_What is being asked_. Locate, in the data below, the line that contains "C10: 33uF (plus" and the line that contains "C2: 1nF (U1/in-, VCC) -> none"; reproduce exactly those two lines and every line between them, nothing more.

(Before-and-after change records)
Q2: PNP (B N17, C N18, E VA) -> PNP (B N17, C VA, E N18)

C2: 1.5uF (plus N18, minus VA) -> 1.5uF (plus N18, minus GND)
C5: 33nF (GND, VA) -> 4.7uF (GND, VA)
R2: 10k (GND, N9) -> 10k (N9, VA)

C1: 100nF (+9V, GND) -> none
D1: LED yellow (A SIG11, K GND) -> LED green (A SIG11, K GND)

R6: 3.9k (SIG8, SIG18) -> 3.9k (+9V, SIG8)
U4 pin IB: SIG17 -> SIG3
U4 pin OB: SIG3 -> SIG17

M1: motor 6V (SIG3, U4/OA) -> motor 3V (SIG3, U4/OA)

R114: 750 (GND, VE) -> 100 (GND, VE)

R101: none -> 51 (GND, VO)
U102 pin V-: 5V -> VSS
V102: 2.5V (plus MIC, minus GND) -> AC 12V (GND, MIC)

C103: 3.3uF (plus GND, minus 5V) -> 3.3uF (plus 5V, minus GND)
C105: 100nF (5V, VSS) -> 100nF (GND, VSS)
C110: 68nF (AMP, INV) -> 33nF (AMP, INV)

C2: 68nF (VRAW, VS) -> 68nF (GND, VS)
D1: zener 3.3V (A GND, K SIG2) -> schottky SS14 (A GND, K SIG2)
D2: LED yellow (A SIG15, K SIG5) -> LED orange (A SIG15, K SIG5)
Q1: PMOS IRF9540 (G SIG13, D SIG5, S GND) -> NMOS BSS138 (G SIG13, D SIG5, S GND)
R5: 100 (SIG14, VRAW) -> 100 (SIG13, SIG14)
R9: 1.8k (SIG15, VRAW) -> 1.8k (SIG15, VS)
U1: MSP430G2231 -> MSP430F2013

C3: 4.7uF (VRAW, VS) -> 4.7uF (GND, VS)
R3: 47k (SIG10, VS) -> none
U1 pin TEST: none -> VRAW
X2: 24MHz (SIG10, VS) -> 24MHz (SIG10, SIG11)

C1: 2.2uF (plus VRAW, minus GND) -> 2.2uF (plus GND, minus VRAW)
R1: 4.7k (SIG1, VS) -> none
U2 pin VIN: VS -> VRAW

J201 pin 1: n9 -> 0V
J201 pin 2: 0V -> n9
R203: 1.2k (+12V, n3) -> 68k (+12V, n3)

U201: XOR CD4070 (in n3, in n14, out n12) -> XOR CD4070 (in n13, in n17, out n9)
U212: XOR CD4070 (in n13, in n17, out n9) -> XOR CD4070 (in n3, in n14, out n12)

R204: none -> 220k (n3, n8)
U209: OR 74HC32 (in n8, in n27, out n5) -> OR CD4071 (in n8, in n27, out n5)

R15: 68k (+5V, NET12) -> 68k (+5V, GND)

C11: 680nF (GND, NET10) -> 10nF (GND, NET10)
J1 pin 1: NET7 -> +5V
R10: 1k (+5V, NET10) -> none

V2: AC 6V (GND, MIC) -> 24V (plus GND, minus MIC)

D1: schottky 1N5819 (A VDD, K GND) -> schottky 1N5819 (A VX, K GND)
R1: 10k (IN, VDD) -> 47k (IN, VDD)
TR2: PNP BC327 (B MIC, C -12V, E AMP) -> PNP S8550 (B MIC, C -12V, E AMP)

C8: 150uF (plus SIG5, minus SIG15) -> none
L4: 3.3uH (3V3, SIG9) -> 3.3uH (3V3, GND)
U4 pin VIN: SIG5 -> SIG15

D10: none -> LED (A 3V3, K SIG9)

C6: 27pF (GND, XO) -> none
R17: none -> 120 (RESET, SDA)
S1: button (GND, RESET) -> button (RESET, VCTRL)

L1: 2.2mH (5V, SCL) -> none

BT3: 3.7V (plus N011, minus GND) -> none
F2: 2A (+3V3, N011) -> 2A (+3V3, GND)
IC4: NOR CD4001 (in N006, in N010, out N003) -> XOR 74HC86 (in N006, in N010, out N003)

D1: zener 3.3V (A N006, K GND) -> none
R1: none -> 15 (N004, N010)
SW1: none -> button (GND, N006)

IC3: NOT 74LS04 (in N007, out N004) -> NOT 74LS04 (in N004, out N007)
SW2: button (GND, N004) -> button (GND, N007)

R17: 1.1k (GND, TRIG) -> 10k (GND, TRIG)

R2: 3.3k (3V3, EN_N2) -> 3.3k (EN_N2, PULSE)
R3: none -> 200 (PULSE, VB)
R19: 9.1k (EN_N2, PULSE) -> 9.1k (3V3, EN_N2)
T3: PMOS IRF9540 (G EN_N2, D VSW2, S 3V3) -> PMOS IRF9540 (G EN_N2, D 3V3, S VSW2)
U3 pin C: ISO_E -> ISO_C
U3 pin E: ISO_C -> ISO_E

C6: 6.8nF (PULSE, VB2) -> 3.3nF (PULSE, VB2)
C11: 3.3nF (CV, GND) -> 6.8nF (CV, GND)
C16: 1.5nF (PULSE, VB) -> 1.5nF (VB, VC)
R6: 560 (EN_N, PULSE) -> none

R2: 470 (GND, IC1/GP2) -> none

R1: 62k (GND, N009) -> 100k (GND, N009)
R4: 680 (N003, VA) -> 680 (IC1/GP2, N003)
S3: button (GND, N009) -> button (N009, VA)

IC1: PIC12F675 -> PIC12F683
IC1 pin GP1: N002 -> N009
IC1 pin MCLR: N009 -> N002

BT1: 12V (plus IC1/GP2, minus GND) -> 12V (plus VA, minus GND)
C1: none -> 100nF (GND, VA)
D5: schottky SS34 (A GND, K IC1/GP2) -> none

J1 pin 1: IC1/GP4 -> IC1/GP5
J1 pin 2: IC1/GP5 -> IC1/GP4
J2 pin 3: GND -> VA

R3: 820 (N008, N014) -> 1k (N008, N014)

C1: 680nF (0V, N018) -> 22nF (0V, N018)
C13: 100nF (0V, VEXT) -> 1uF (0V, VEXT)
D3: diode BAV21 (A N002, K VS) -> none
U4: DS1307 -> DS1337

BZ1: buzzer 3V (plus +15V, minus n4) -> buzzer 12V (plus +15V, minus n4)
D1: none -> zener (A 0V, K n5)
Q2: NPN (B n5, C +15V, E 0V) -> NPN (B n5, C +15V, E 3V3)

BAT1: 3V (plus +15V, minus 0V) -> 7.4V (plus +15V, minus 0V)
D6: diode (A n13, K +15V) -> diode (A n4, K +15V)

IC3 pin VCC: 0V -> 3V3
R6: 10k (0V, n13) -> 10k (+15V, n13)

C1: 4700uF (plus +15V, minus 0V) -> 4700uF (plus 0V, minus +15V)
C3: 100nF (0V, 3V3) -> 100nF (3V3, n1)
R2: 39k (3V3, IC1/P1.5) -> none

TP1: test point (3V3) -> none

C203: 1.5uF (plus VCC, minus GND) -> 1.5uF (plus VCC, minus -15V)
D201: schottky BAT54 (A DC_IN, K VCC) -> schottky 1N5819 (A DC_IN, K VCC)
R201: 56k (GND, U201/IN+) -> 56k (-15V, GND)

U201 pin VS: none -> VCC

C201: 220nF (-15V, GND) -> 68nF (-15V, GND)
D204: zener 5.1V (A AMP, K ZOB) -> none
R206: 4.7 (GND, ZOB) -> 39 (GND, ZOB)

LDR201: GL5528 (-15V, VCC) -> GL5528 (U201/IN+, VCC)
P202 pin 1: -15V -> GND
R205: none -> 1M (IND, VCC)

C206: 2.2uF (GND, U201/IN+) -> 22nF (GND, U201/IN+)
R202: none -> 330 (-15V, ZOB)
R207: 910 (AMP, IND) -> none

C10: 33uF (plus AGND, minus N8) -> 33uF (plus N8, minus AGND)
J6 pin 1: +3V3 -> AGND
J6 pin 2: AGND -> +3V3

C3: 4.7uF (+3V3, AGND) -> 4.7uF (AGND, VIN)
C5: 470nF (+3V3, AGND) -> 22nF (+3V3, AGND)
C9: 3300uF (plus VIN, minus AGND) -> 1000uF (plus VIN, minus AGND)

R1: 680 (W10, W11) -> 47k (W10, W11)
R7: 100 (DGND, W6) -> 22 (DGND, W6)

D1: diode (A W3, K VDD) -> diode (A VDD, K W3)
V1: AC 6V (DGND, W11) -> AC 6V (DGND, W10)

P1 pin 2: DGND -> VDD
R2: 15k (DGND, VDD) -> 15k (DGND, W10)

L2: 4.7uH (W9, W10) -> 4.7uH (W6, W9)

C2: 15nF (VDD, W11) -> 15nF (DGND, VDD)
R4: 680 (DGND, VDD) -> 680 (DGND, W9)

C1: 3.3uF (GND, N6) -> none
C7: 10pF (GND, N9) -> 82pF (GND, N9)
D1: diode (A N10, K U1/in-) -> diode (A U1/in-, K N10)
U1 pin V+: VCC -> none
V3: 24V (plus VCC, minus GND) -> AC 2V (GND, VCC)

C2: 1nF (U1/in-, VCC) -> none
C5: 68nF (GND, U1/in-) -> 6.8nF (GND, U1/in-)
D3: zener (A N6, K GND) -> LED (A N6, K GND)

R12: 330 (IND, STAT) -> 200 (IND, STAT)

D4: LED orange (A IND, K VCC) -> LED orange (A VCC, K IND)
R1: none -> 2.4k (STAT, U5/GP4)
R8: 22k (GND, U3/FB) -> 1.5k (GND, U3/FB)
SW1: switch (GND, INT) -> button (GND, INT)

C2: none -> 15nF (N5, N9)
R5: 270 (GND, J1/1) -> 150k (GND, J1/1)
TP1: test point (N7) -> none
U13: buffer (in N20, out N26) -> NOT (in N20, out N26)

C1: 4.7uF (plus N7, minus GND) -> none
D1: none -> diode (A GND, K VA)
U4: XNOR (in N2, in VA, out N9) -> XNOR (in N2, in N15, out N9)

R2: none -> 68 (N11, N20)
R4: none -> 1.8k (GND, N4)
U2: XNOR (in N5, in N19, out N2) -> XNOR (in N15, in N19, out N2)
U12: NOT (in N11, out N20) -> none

_Expected answer_.
C10: 33uF (plus AGND, minus N8) -> 33uF (plus N8, minus AGND)
J6 pin 1: +3V3 -> AGND
J6 pin 2: AGND -> +3V3

C3: 4.7uF (+3V3, AGND) -> 4.7uF (AGND, VIN)
C5: 470nF (+3V3, AGND) -> 22nF (+3V3, AGND)
C9: 3300uF (plus VIN, minus AGND) -> 1000uF (plus VIN, minus AGND)

R1: 680 (W10, W11) -> 47k (W10, W11)
R7: 100 (DGND, W6) -> 22 (DGND, W6)

D1: diode (A W3, K VDD) -> diode (A VDD, K W3)
V1: AC 6V (DGND, W11) -> AC 6V (DGND, W10)

P1 pin 2: DGND -> VDD
R2: 15k (DGND, VDD) -> 15k (DGND, W10)

L2: 4.7uH (W9, W10) -> 4.7uH (W6, W9)

C2: 15nF (VDD, W11) -> 15nF (DGND, VDD)
R4: 680 (DGND, VDD) -> 680 (DGND, W9)

C1: 3.3uF (GND, N6) -> none
C7: 10pF (GND, N9) -> 82pF (GND, N9)
D1: diode (A N10, K U1/in-) -> diode (A U1/in-, K N10)
U1 pin V+: VCC -> none
V3: 24V (plus VCC, minus GND) -> AC 2V (GND, VCC)

C2: 1nF (U1/in-, VCC) -> none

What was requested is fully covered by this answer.